**Task objective:** Copy out, from the entries below, each line holding the string "Stapelspielzeug".

**Provided information:**
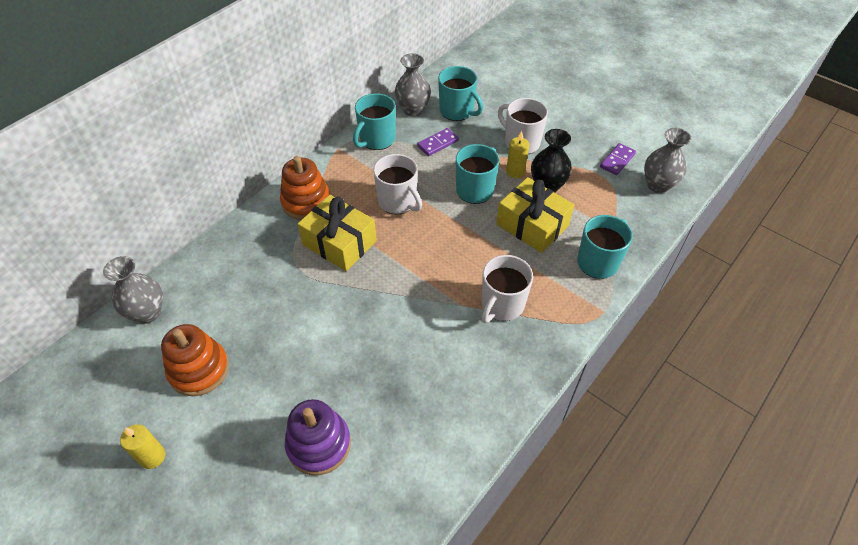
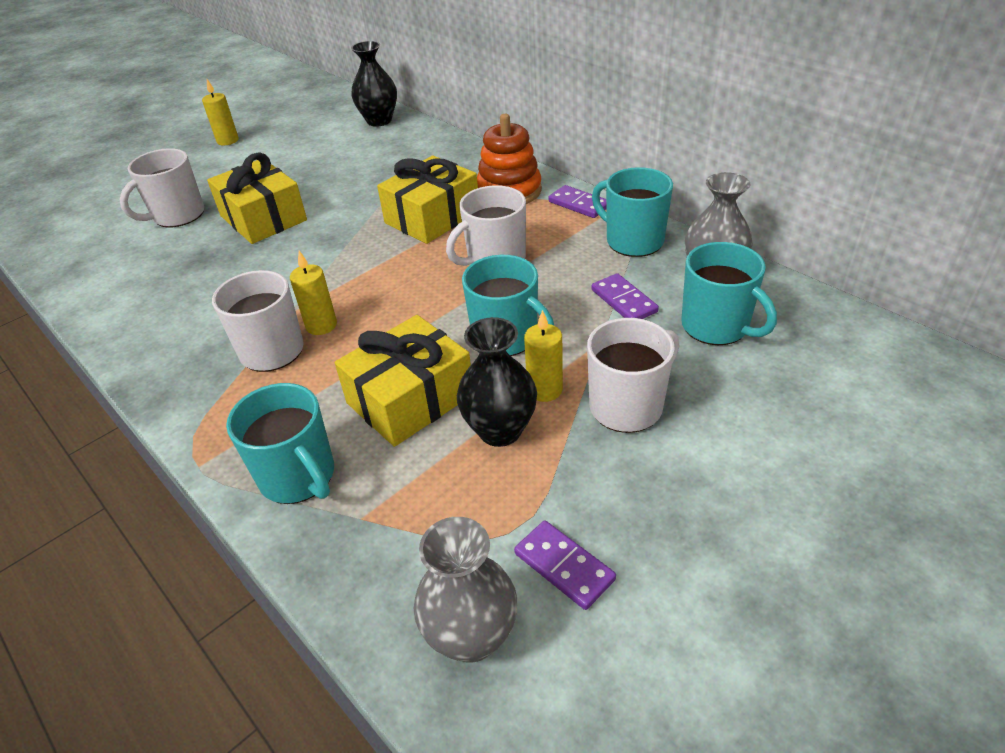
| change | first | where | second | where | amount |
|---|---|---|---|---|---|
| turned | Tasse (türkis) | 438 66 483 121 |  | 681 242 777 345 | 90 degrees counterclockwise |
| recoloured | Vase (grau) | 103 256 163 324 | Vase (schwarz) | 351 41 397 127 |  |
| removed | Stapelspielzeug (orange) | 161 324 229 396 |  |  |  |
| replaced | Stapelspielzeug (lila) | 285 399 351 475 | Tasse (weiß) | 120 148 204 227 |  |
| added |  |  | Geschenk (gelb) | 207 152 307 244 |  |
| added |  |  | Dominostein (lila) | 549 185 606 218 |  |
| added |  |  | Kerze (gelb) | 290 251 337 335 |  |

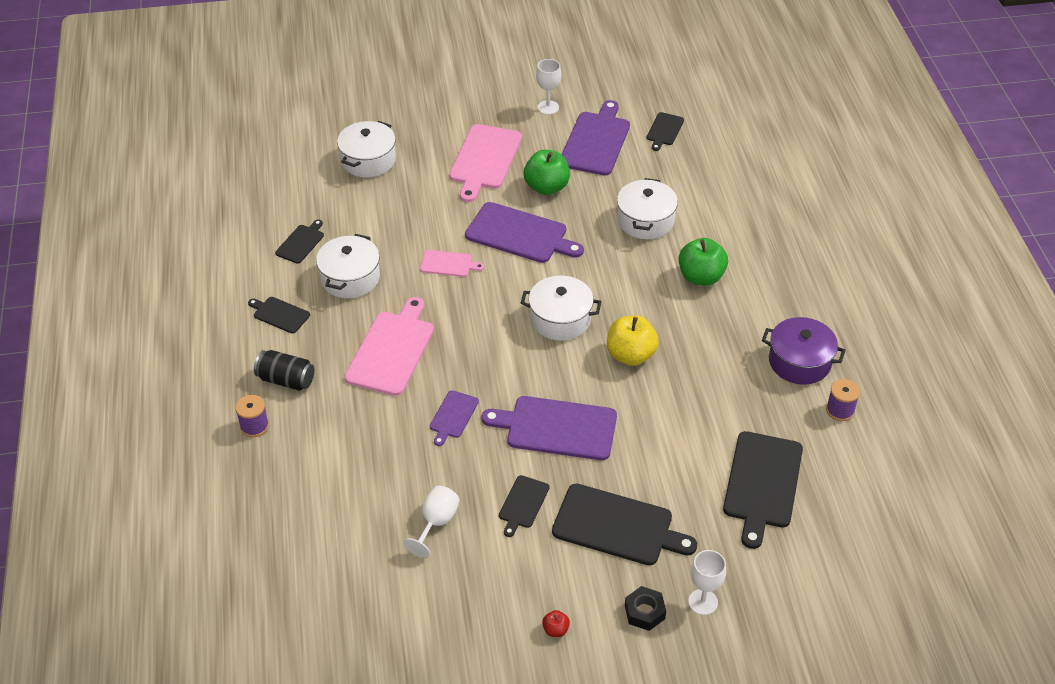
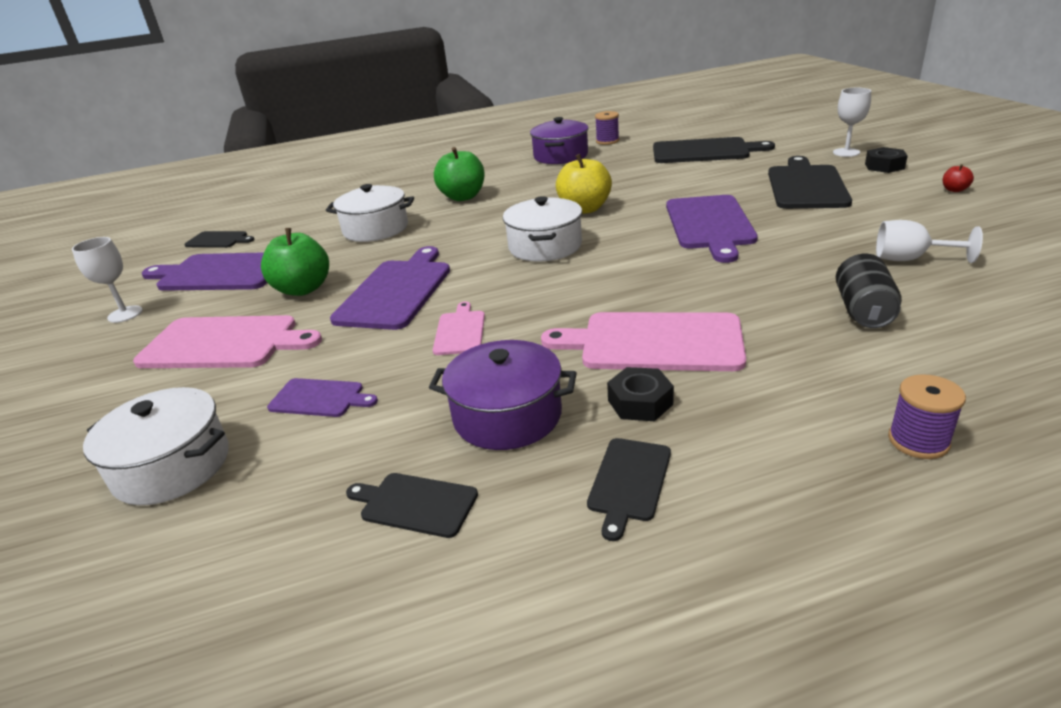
| change | first | where | second | where | amount |
|---|---|---|---|---|---|
| recoloured | Kochtopf (weiß) | 316 234 380 298 | Kochtopf (lila) | 429 340 577 450 |  |
| moved | Dose (schwarz) | 254 350 314 391 |  | 836 254 902 328 |  |
| moved | Schneidebrett (lila) | 430 390 479 446 |  | 267 378 378 417 |  |
| removed | Schneidebrett (schwarz) | 499 475 549 537 |  |  |  |
| added |  |  | Sechskantmutter (schwarz) | 607 367 674 421 |  |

**Response area:**
| removed | Stapelspielzeug (orange) | 161 324 229 396 |  |  |  |
| replaced | Stapelspielzeug (lila) | 285 399 351 475 | Tasse (weiß) | 120 148 204 227 |  |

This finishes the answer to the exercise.